Without altering a single character, set down all of the data below.

==================================================

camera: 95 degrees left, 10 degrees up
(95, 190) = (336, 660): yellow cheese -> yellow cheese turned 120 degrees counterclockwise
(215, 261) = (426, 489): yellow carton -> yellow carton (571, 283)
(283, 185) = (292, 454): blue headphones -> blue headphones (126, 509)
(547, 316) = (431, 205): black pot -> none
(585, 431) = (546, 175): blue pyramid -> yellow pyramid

==================================================

OUTPUT BELOW:
camera: 95 degrees left, 10 degrees up
(95, 190) = (336, 660): yellow cheese -> yellow cheese turned 120 degrees counterclockwise
(215, 261) = (426, 489): yellow carton -> yellow carton (571, 283)
(283, 185) = (292, 454): blue headphones -> blue headphones (126, 509)
(547, 316) = (431, 205): black pot -> none
(585, 431) = (546, 175): blue pyramid -> yellow pyramid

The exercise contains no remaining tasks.